PROBLEM.
The records below must be output exactly, with no images carried over.

(DATA FOR PROCESSING begins)

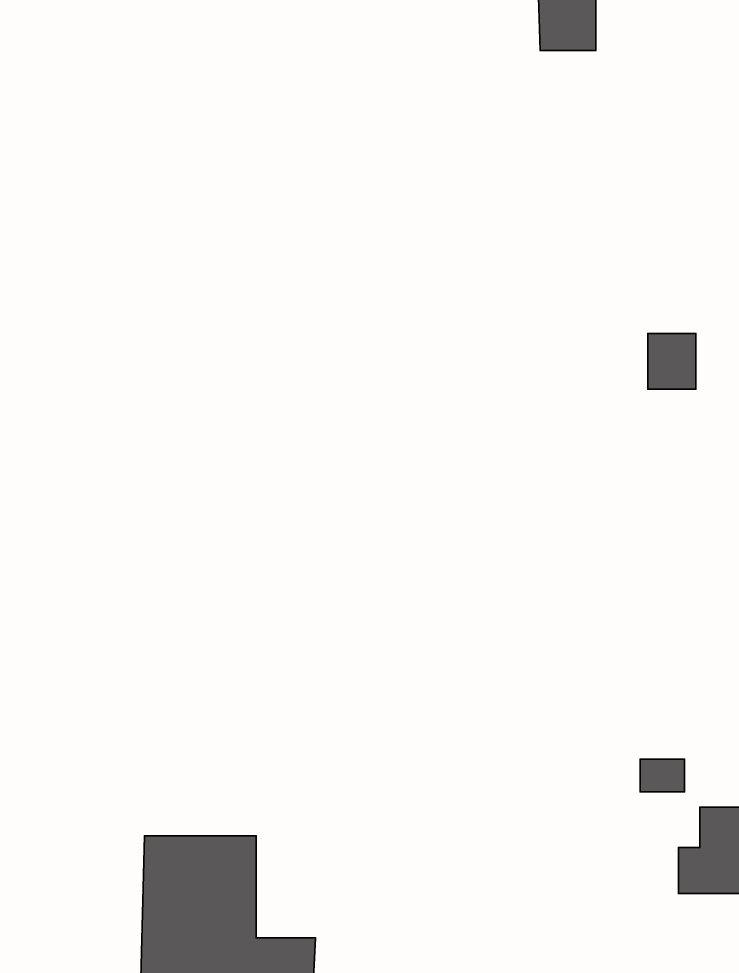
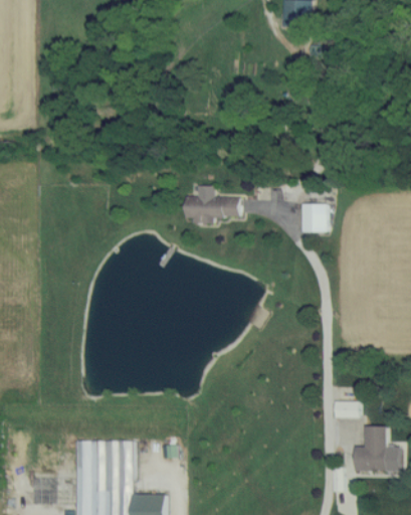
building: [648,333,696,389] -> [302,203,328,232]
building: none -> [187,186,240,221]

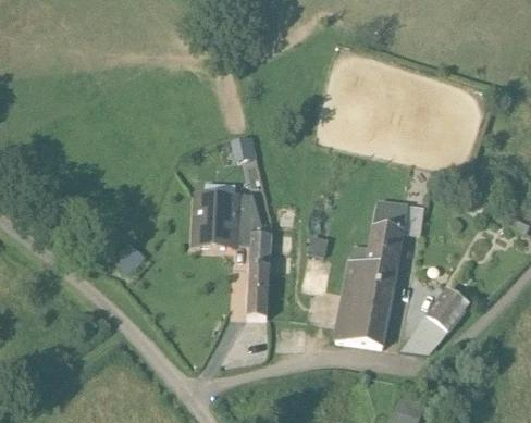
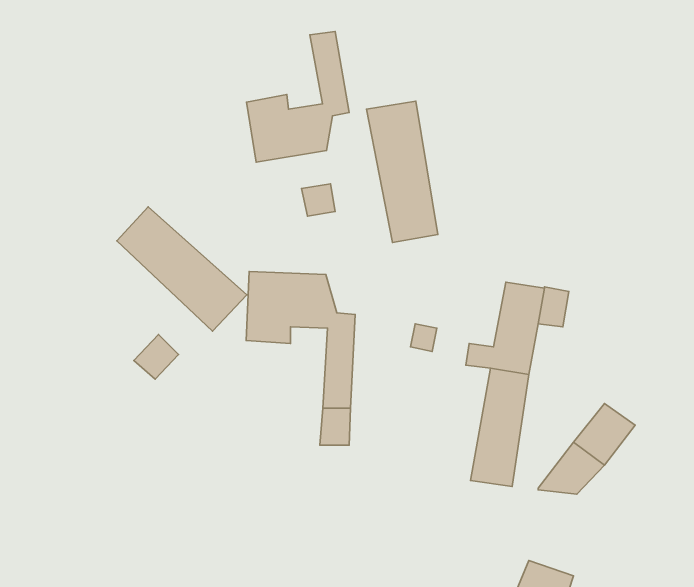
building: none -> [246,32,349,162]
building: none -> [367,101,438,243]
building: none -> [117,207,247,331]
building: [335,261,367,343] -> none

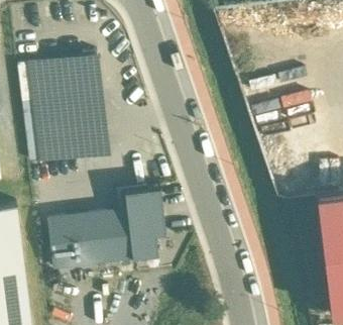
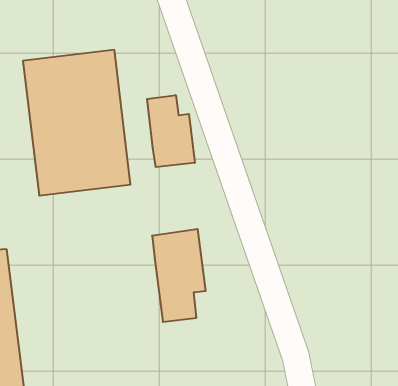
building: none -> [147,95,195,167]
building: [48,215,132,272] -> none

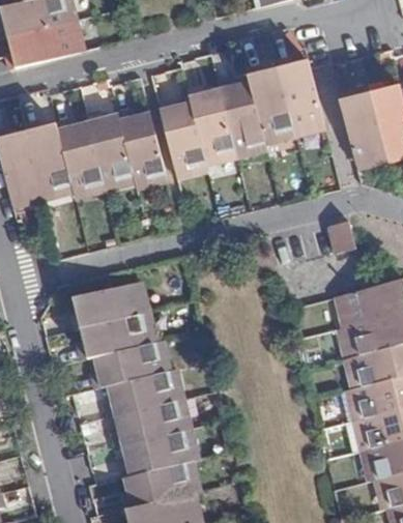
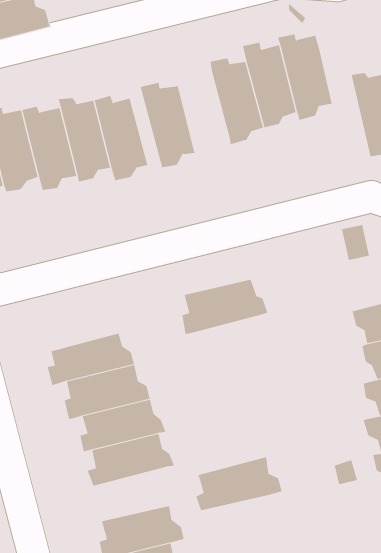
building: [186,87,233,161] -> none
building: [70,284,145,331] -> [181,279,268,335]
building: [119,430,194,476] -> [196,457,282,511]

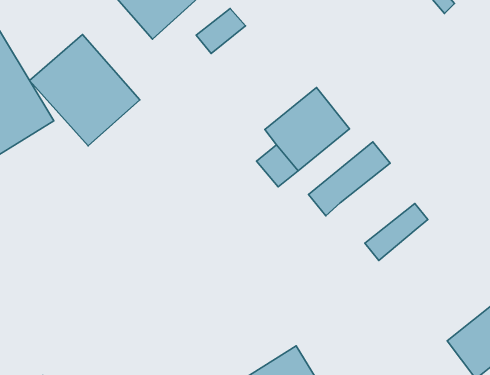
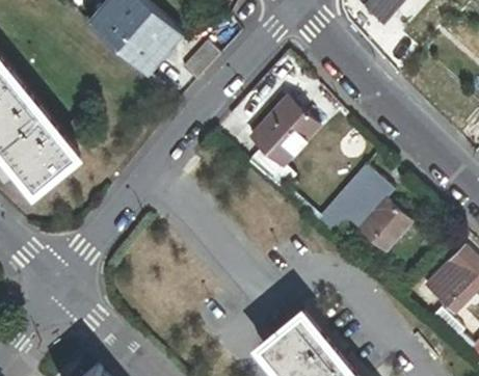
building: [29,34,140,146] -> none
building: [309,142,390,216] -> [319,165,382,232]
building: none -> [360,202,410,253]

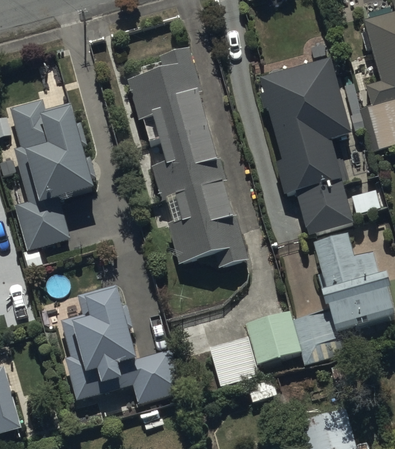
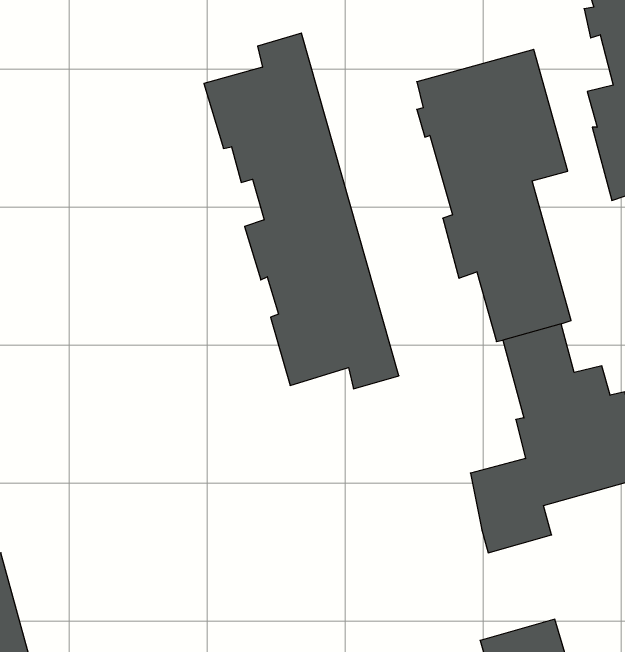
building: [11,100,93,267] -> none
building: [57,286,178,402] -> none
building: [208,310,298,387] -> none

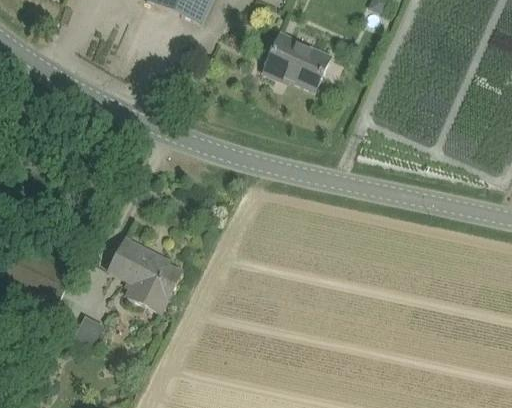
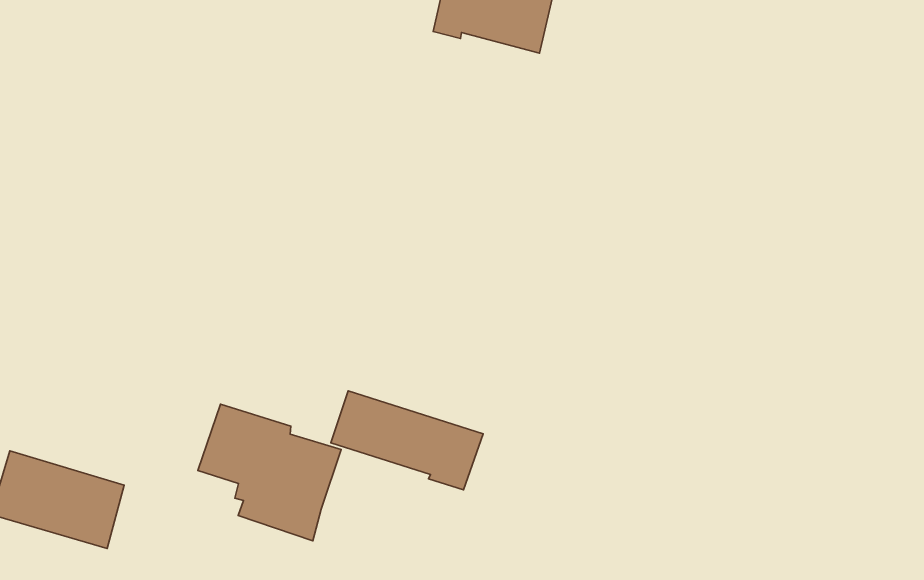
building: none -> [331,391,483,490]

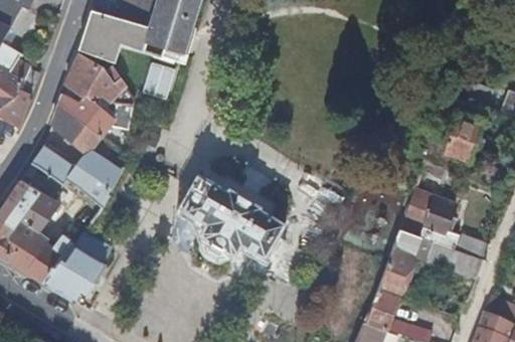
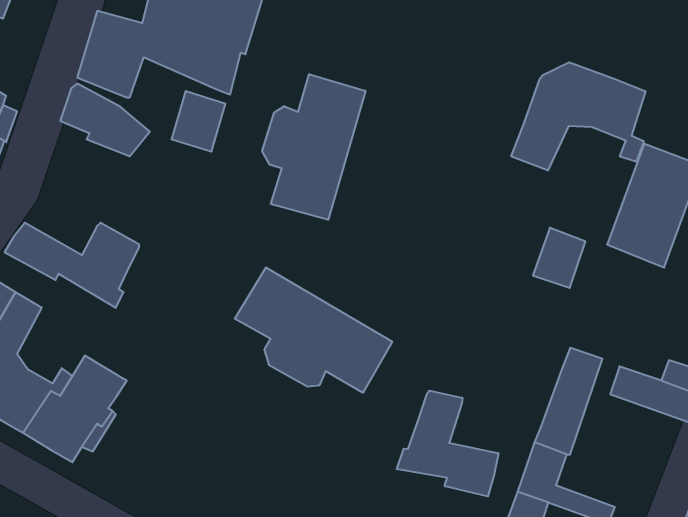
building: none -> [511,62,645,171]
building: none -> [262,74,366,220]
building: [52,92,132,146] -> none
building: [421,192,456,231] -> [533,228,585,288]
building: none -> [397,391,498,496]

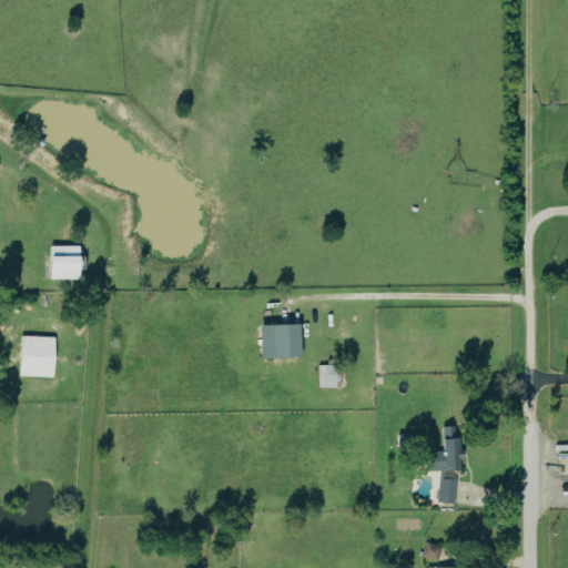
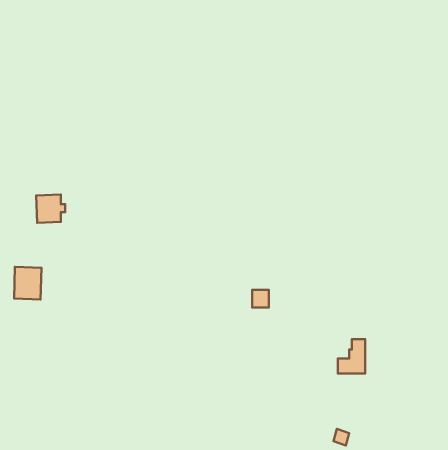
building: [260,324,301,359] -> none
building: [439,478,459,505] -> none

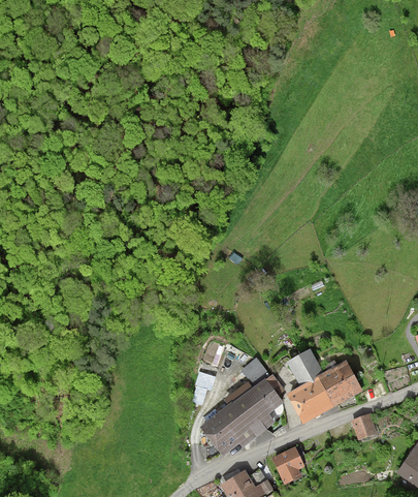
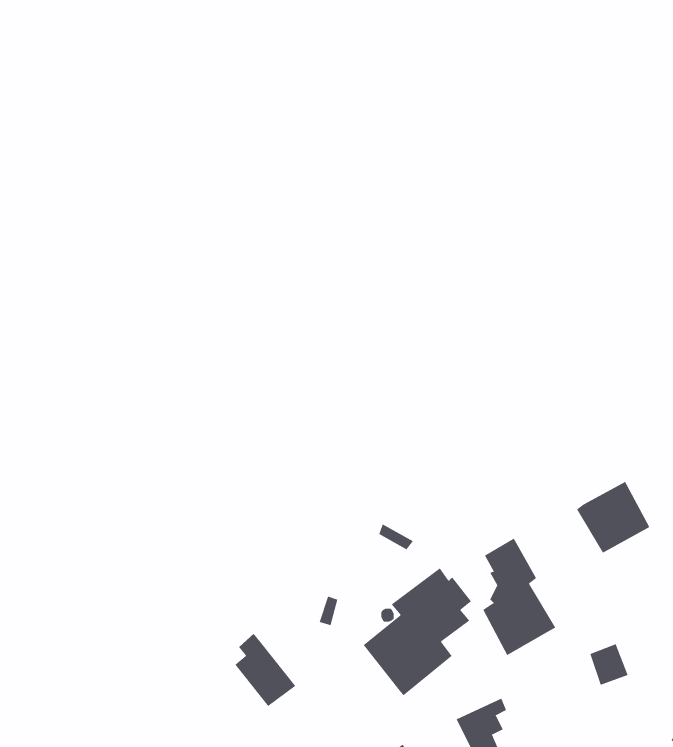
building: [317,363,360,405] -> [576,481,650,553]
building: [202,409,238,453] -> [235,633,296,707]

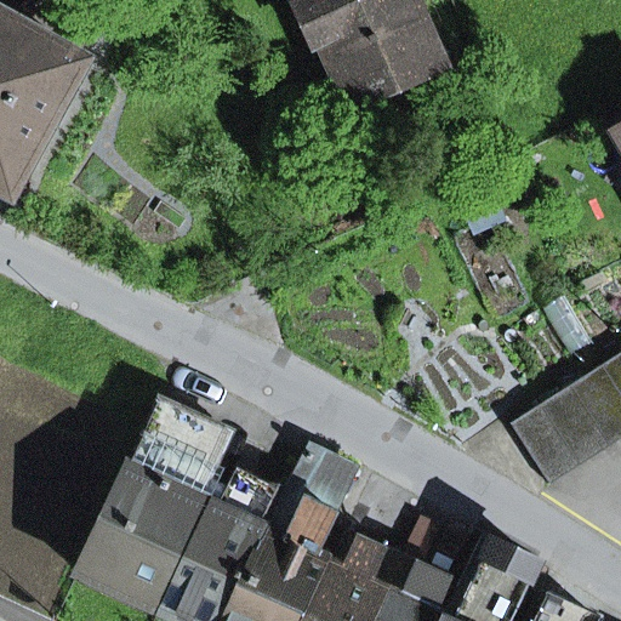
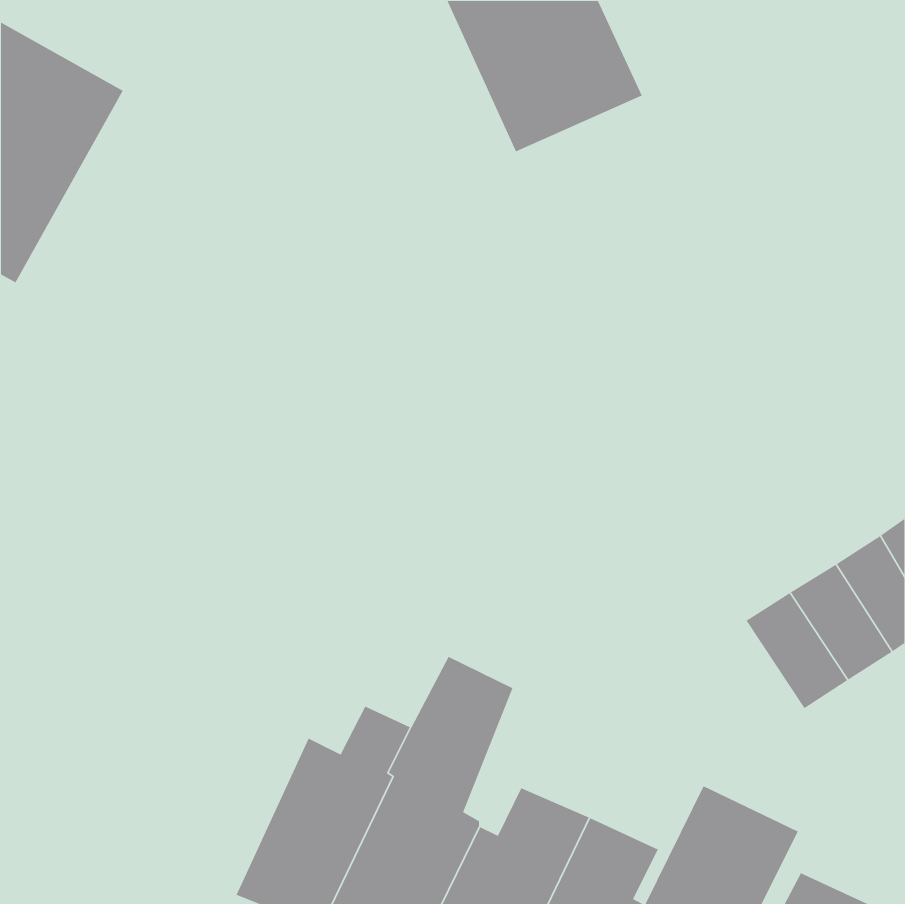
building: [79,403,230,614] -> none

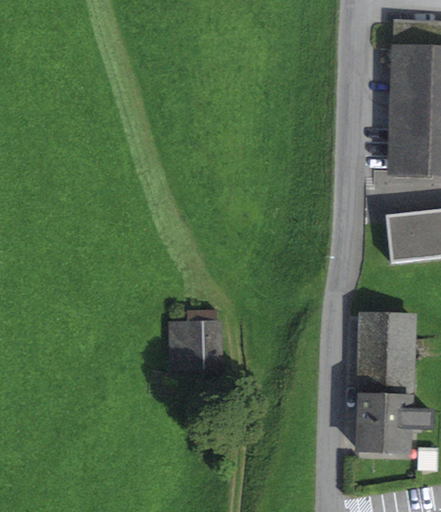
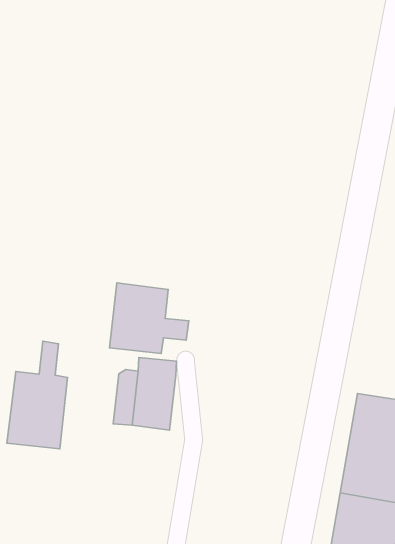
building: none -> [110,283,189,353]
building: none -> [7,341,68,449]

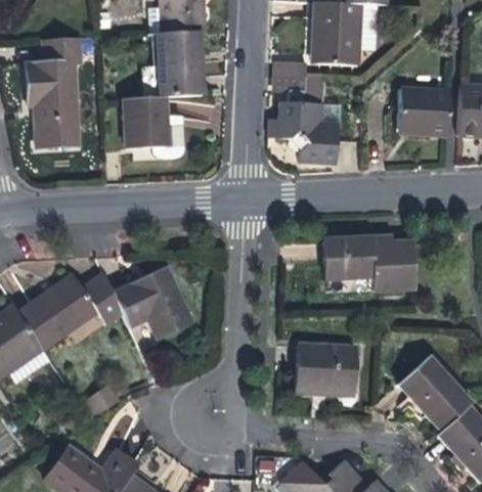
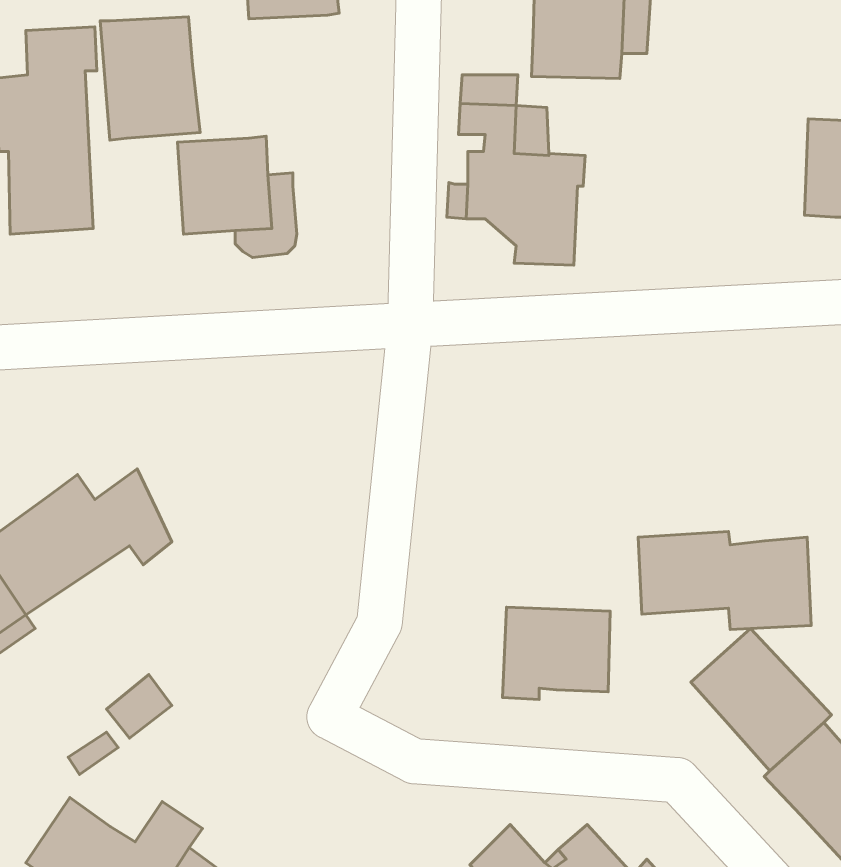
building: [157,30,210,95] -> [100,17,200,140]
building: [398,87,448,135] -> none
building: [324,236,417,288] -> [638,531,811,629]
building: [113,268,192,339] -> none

(DATA FOR PROCESSING ends)

ANSWER TO THIS EXERCISE.
building: [648,333,696,389] -> [302,203,328,232]
building: none -> [187,186,240,221]

building: none -> [246,32,349,162]
building: none -> [367,101,438,243]
building: none -> [117,207,247,331]
building: [335,261,367,343] -> none

building: none -> [147,95,195,167]
building: [48,215,132,272] -> none

building: [186,87,233,161] -> none
building: [70,284,145,331] -> [181,279,268,335]
building: [119,430,194,476] -> [196,457,282,511]

building: [29,34,140,146] -> none
building: [309,142,390,216] -> [319,165,382,232]
building: none -> [360,202,410,253]

building: [11,100,93,267] -> none
building: [57,286,178,402] -> none
building: [208,310,298,387] -> none

building: none -> [331,391,483,490]

building: none -> [511,62,645,171]
building: none -> [262,74,366,220]
building: [52,92,132,146] -> none
building: [421,192,456,231] -> [533,228,585,288]
building: none -> [397,391,498,496]

building: [260,324,301,359] -> none
building: [439,478,459,505] -> none

building: [317,363,360,405] -> [576,481,650,553]
building: [202,409,238,453] -> [235,633,296,707]

building: [79,403,230,614] -> none

building: none -> [110,283,189,353]
building: none -> [7,341,68,449]

building: [157,30,210,95] -> [100,17,200,140]
building: [398,87,448,135] -> none
building: [324,236,417,288] -> [638,531,811,629]
building: [113,268,192,339] -> none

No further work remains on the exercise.